## RECORDS SUPPLIED:
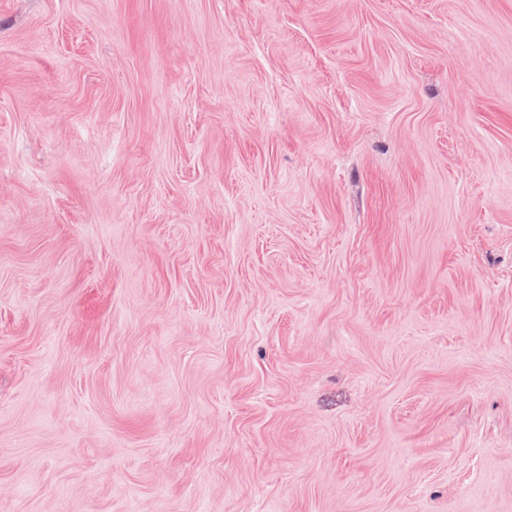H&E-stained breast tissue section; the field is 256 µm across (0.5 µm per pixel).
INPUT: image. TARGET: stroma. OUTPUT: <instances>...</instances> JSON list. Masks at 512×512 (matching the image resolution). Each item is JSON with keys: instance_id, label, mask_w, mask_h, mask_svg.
I'll use <instances>...</instances> for the list:
<instances>
[{"instance_id": "1", "label": "stroma", "mask_w": 512, "mask_h": 512, "mask_svg": "<svg viewBox=\"0 0 512 512\" xmlns=\"http://www.w3.org/2000/svg\"><path fill=\"white\" fill-rule=\"evenodd\" d=\"M0 512H512V0H0Z\"/></svg>"}]
</instances>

## GIVEN REQUEST:
Retype every record above exactly as written, but leave out the pictures.

## TASK OUTPUT:
H&E-stained breast tissue section; the field is 256 µm across (0.5 µm per pixel).
INPUT: image. TARGET: stroma. OUTPUT: <instances>...</instances> JSON list. Masks at 512×512 (matching the image resolution). Each item is JSON with keys: instance_id, label, mask_w, mask_h, mask_svg.
I'll use <instances>...</instances> for the list:
<instances>
[{"instance_id": "1", "label": "stroma", "mask_w": 512, "mask_h": 512, "mask_svg": "<svg viewBox=\"0 0 512 512\" xmlns=\"http://www.w3.org/2000/svg\"><path fill=\"white\" fill-rule=\"evenodd\" d=\"M0 512H512V0H0Z\"/></svg>"}]
</instances>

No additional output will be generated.